• WHAT IS REQUIRED
In the listing below, the lines starting with the line with "(426, 496) = (258, 223): red" and going on through the line with "(743, 622) = (136, 400): yellow" are to be reproduced exactly, and only those.

• GIVEN RECORDS
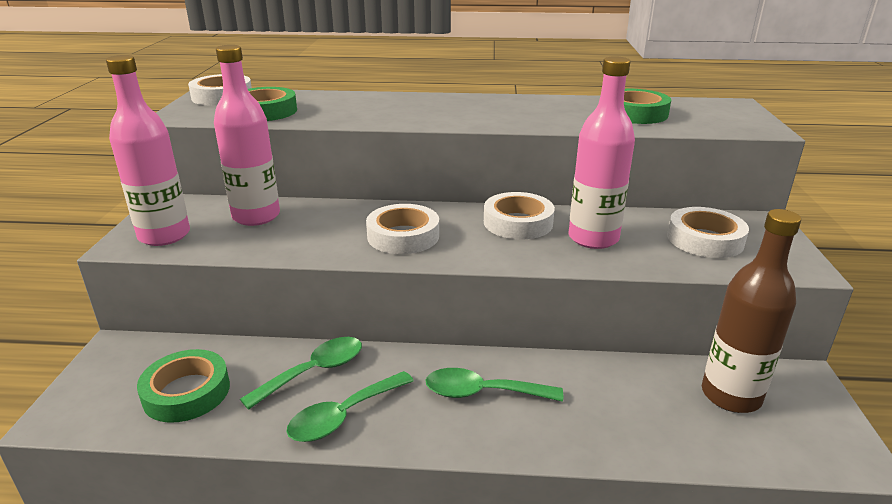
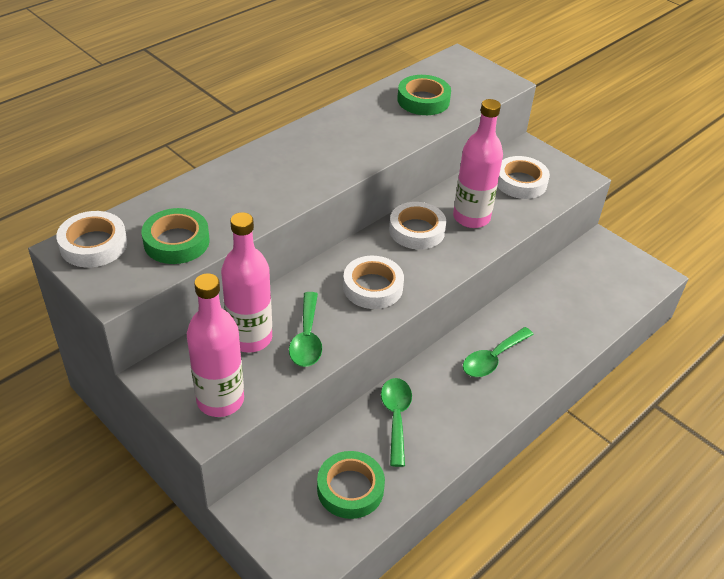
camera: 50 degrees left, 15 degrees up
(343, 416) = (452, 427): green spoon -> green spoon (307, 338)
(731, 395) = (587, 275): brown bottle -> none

==

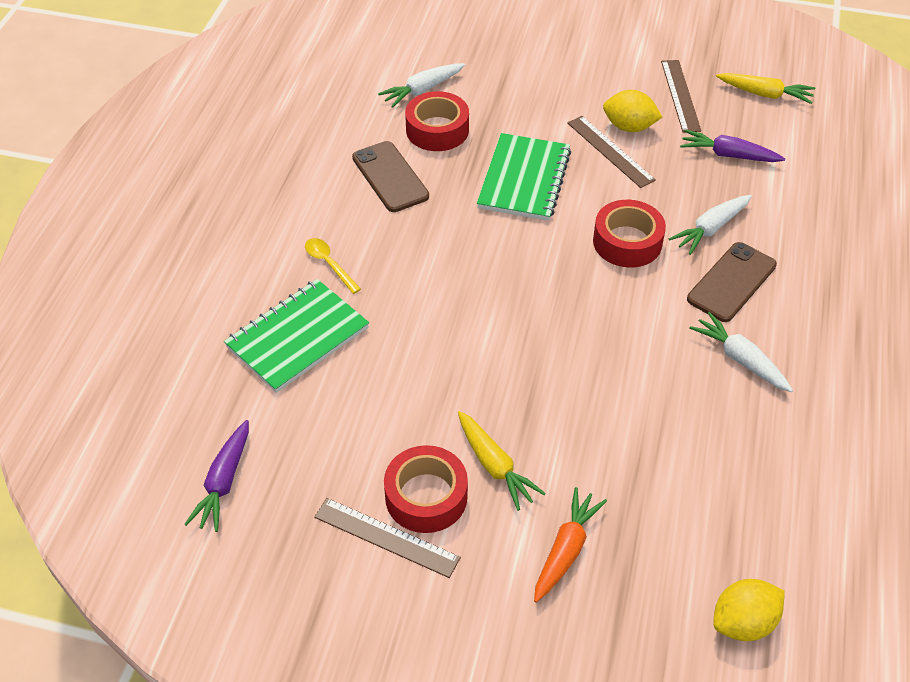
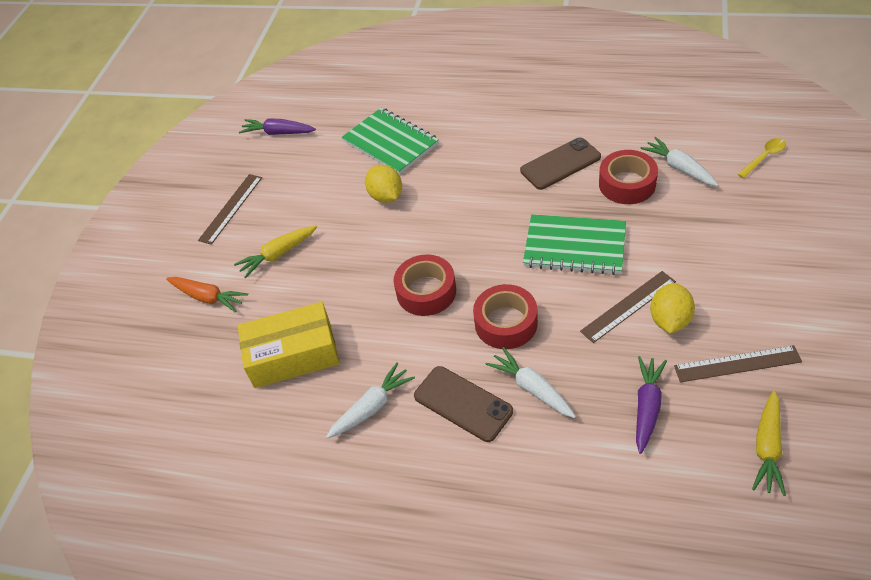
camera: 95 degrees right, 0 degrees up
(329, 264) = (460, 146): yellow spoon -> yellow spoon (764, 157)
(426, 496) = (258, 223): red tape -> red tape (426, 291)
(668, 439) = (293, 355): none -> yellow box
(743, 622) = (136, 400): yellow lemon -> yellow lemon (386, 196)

• TASK ANSWER
(426, 496) = (258, 223): red tape -> red tape (426, 291)
(668, 439) = (293, 355): none -> yellow box
(743, 622) = (136, 400): yellow lemon -> yellow lemon (386, 196)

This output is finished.